TASK GOAL – Omit the pictures, then reproduce exactly the line bearing "Forecast: [420,307,505,392] ->" and every line after it up to and including the last line of the entries below.

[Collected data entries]
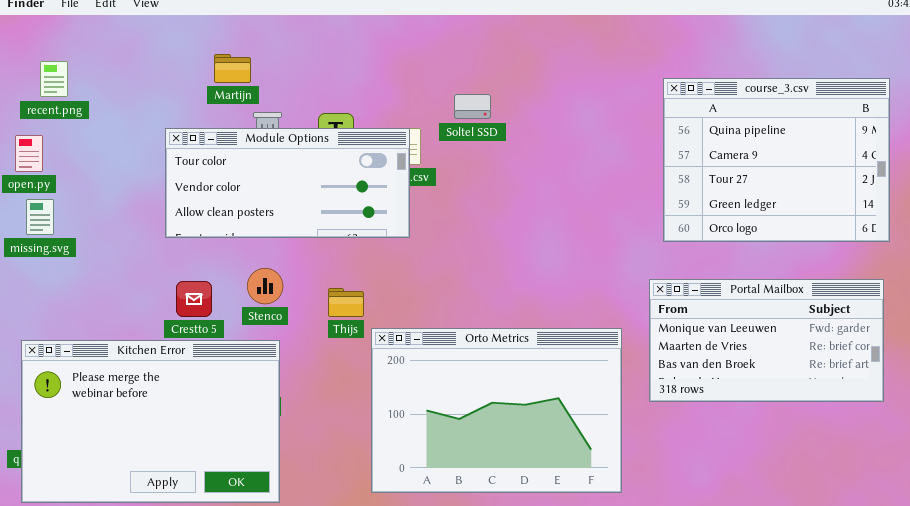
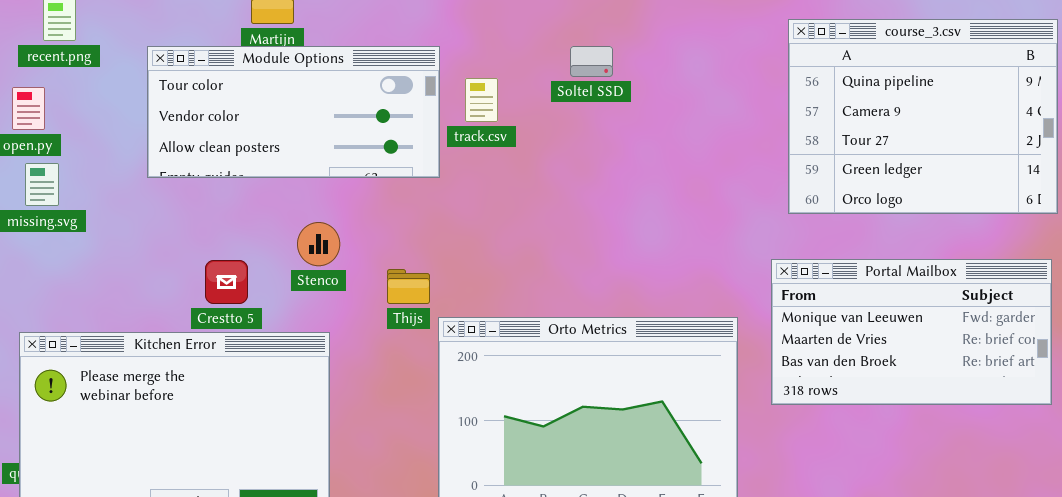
Soltel SSD: [454,94,491,119] -> [570,46,613,77], moved
Module Options: [165,128,410,238] -> [147,46,440,178], moved
Stenco: [247,268,283,304] -> [297,222,340,266], moved

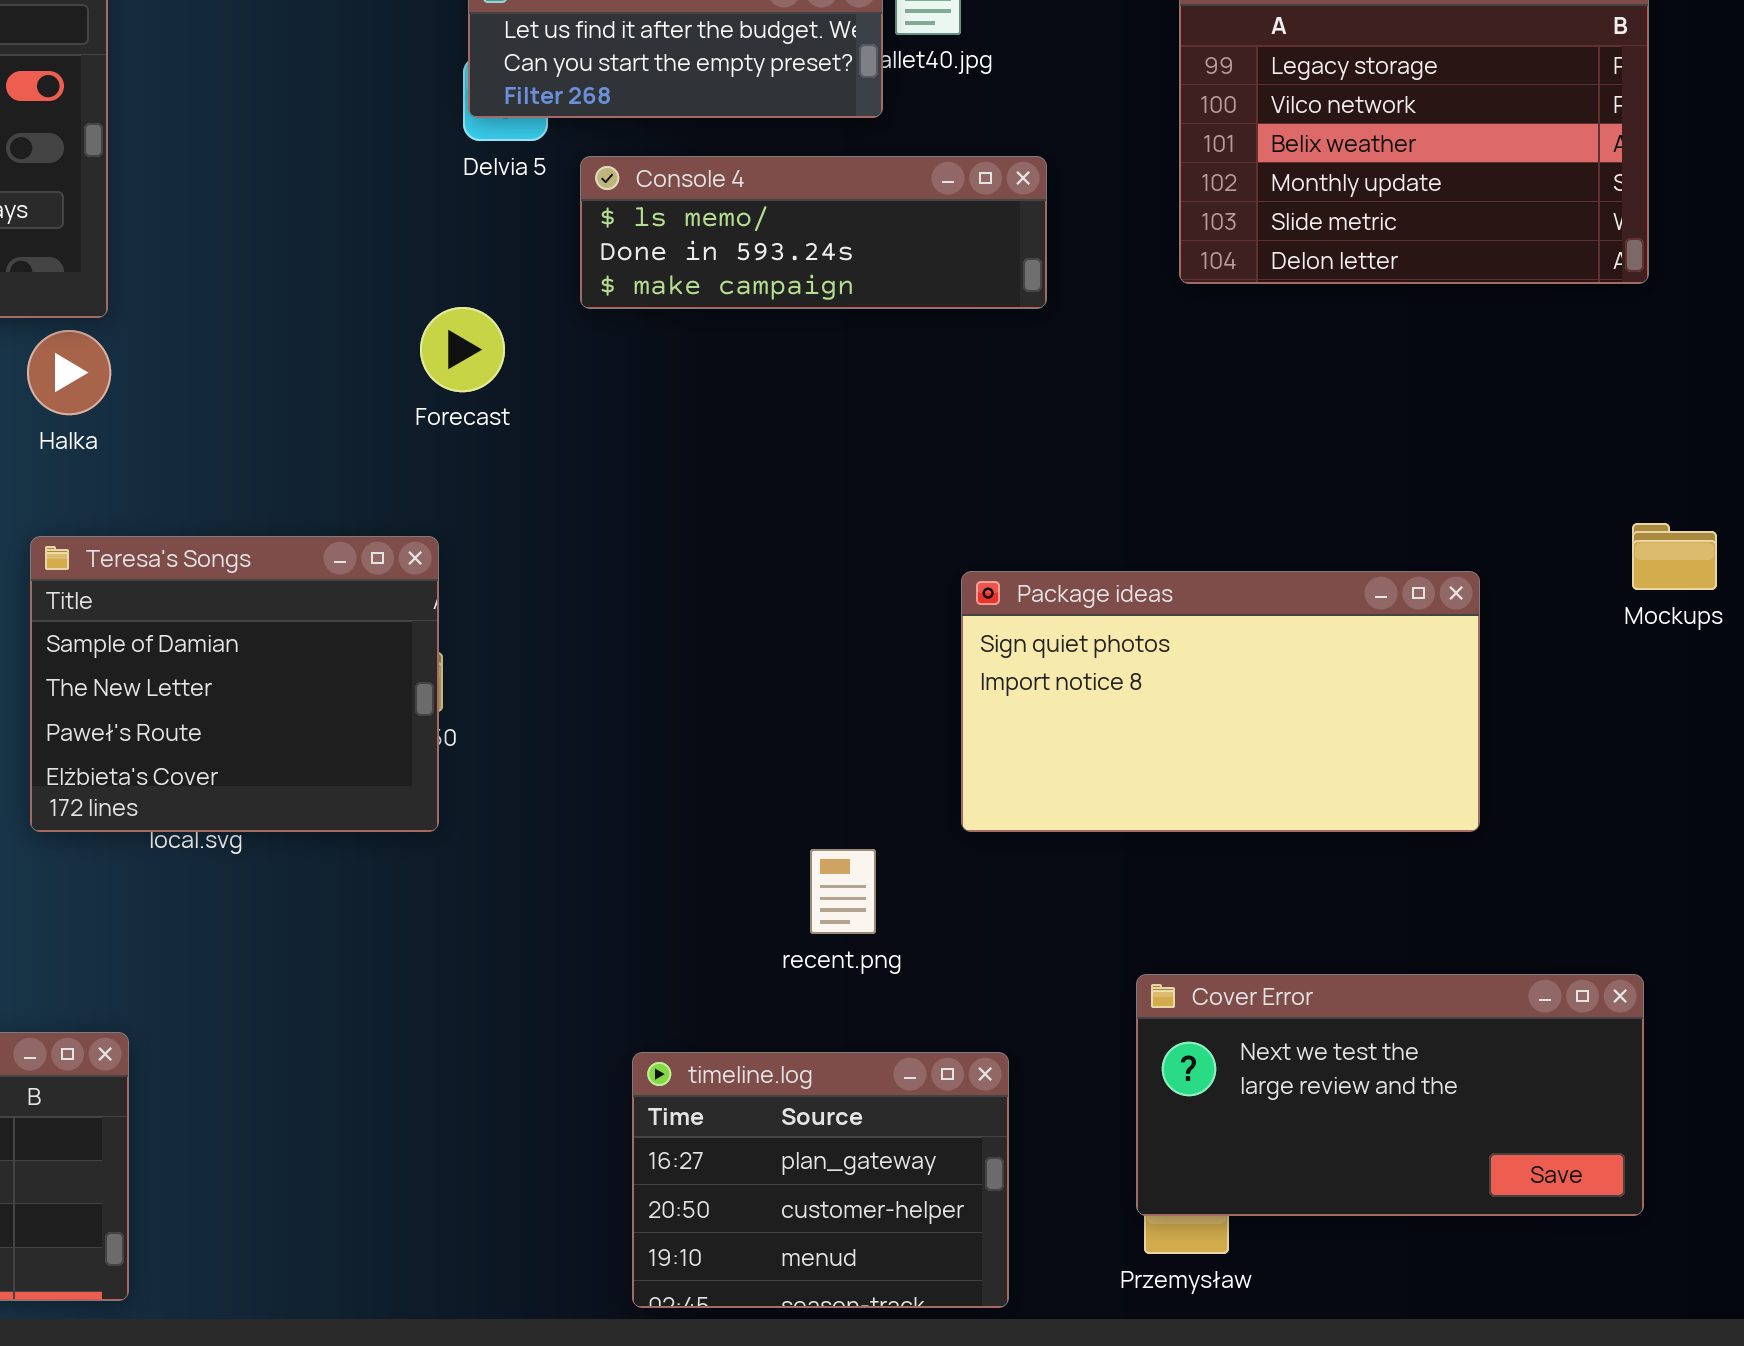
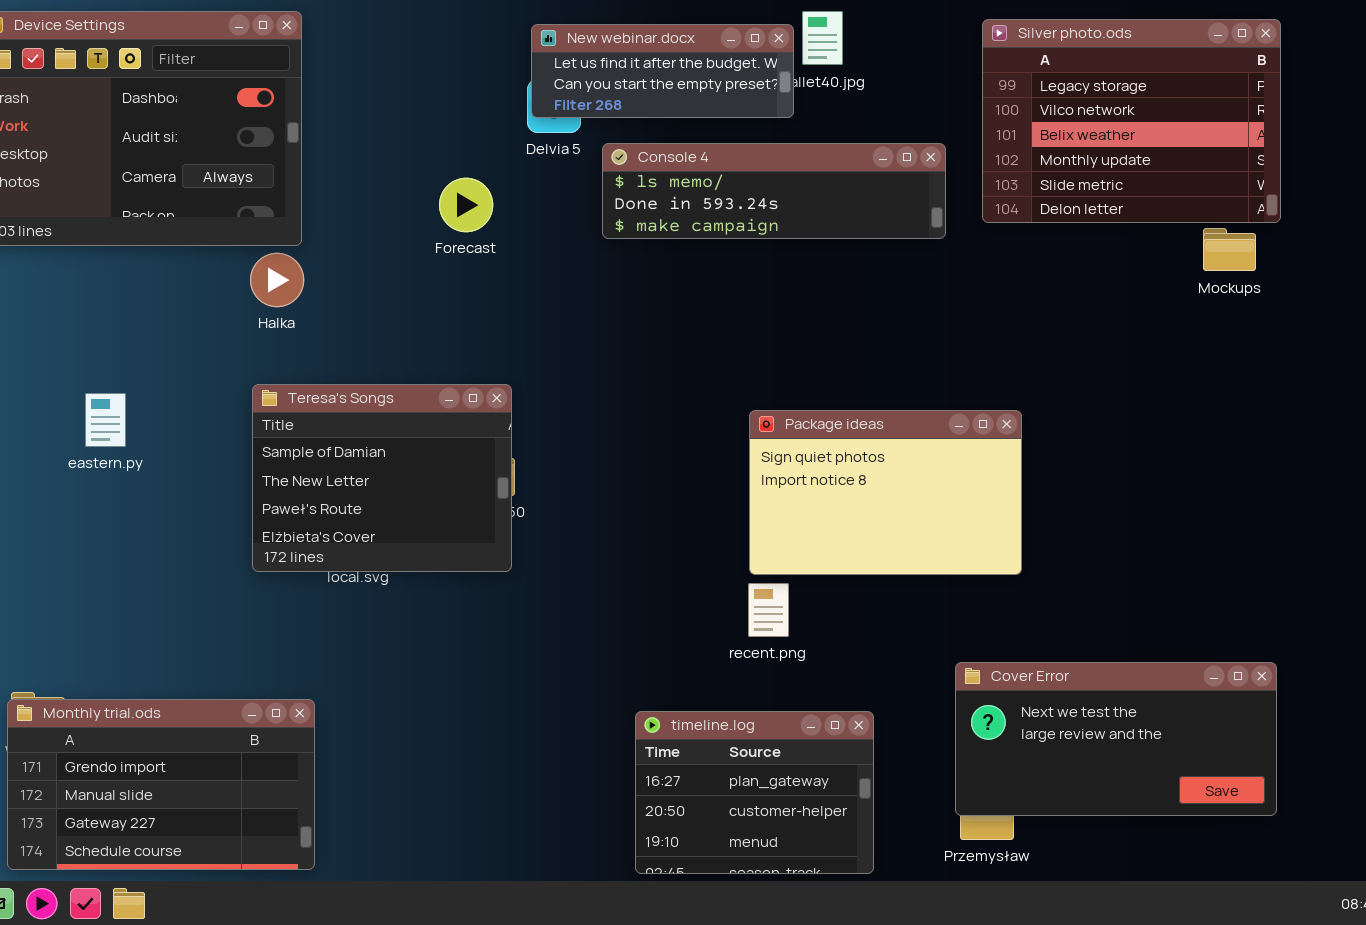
Console 4: [580,156,1047,309] -> [602,143,946,239], resized
Forecast: [420,307,505,392] -> [439,178,493,232], moved
Mockups: [1632,523,1717,590] -> [1203,228,1256,271], moved
Package ideas: [961,571,1480,832] -> [749,410,1022,575], moved, resized

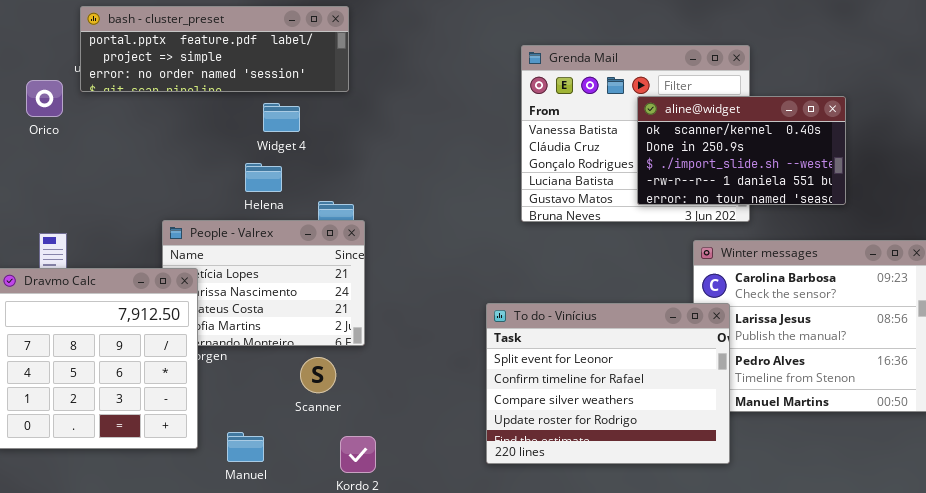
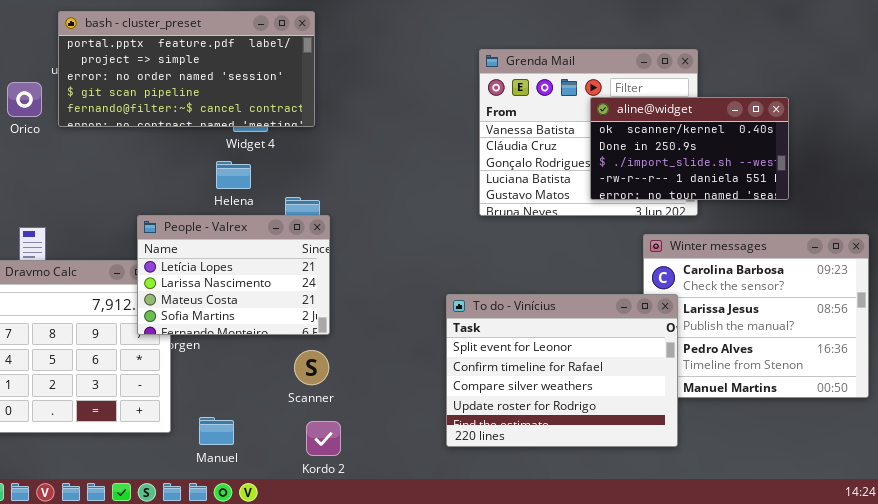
bash - cluster_preset: [80,6,349,92] -> [58,11,315,127], resized
People - Valrex: [162,220,365,346] -> [137,215,330,335], raised
Scanner: [300,357,336,393] -> [294,350,329,385], moved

RESULT OF THE EXERCISE –
Forecast: [420,307,505,392] -> [439,178,493,232], moved
Mockups: [1632,523,1717,590] -> [1203,228,1256,271], moved
Package ideas: [961,571,1480,832] -> [749,410,1022,575], moved, resized

bash - cluster_preset: [80,6,349,92] -> [58,11,315,127], resized
People - Valrex: [162,220,365,346] -> [137,215,330,335], raised
Scanner: [300,357,336,393] -> [294,350,329,385], moved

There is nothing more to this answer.